= EXERCISE OBJECTIVE =
Using the listing below, print exactly everything from the line with "camera: 15 degrees right, 5 degrees up" down to the line with "(853, 315) = (1031, 364): purple", both included, and nothing more.

= DATA FOR PROCESSING =

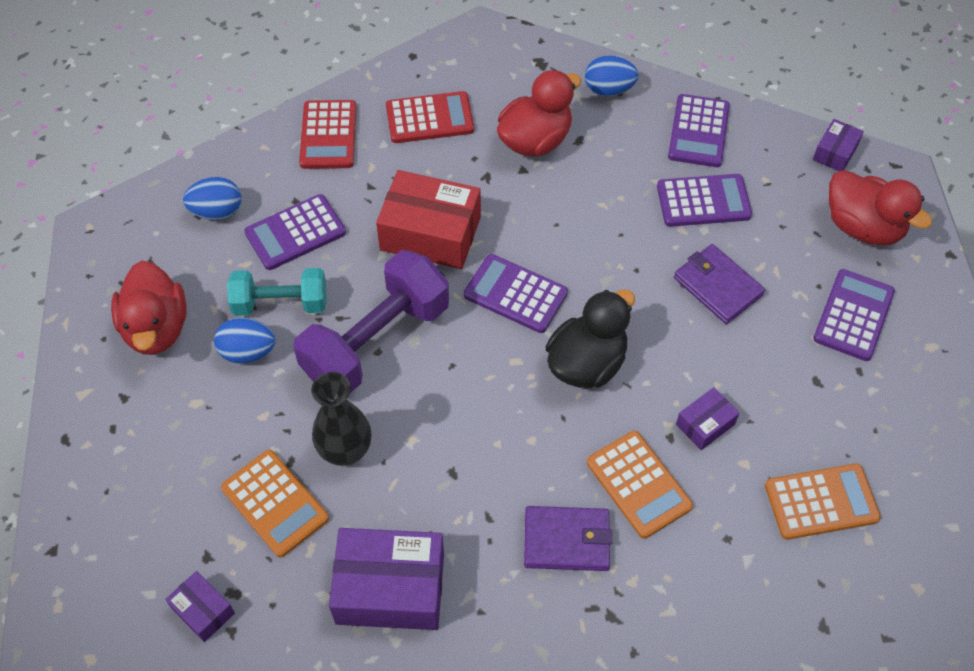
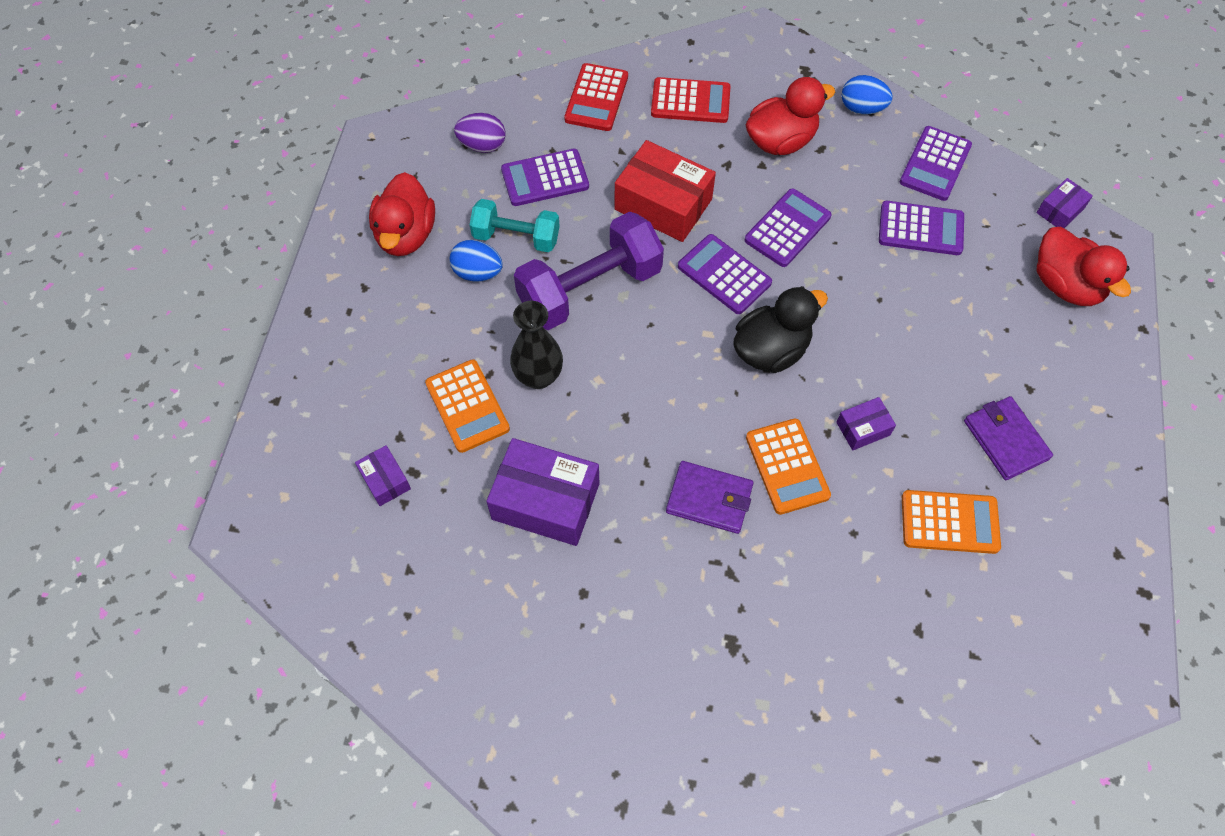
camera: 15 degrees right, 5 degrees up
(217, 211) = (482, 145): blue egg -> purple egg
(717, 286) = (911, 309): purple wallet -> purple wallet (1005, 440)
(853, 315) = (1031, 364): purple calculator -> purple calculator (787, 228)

...

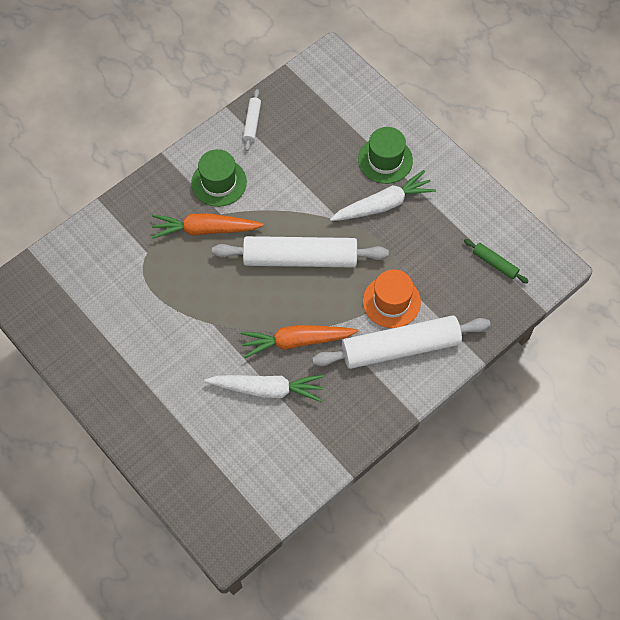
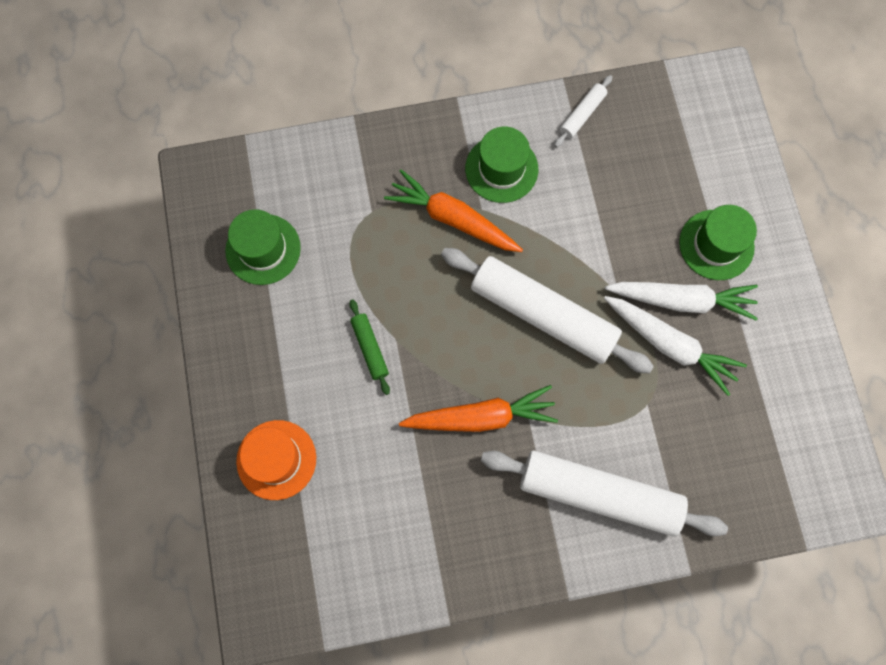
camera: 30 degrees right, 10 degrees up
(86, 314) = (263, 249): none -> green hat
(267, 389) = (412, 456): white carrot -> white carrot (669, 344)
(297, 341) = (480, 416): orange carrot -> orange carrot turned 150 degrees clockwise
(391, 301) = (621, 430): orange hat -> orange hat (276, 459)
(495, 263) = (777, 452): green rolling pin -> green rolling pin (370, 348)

= SOLUTION BELOW =
camera: 15 degrees right, 5 degrees up
(217, 211) = (482, 145): blue egg -> purple egg
(717, 286) = (911, 309): purple wallet -> purple wallet (1005, 440)
(853, 315) = (1031, 364): purple calculator -> purple calculator (787, 228)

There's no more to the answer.